Source material:
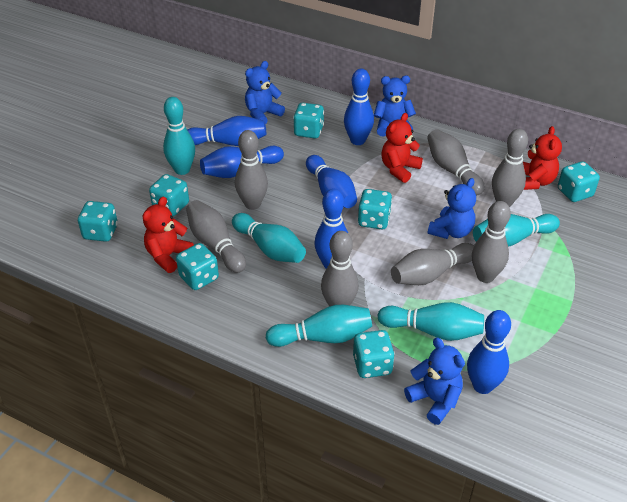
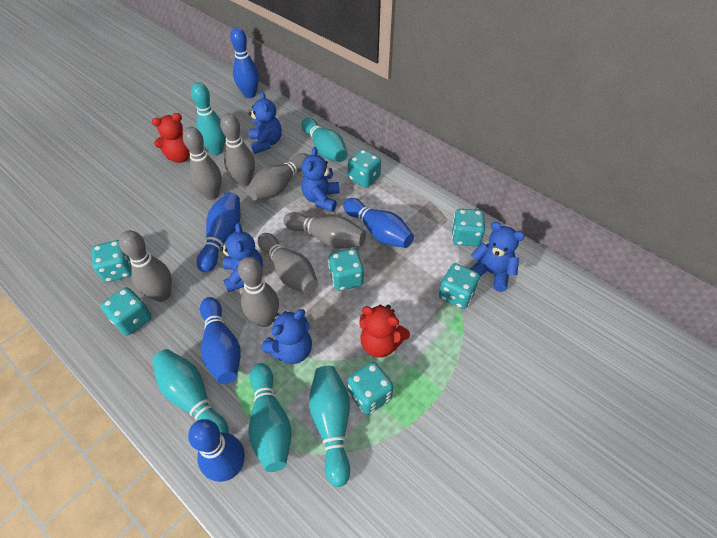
blue bowling pin: 6 -> 5
blue teddy bear: 4 -> 5
red teddy bear: 3 -> 2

Exercise instructions: Retrieve each line of the data in which the word "blue" can be found.

Answer box:
blue bowling pin: 6 -> 5
blue teddy bear: 4 -> 5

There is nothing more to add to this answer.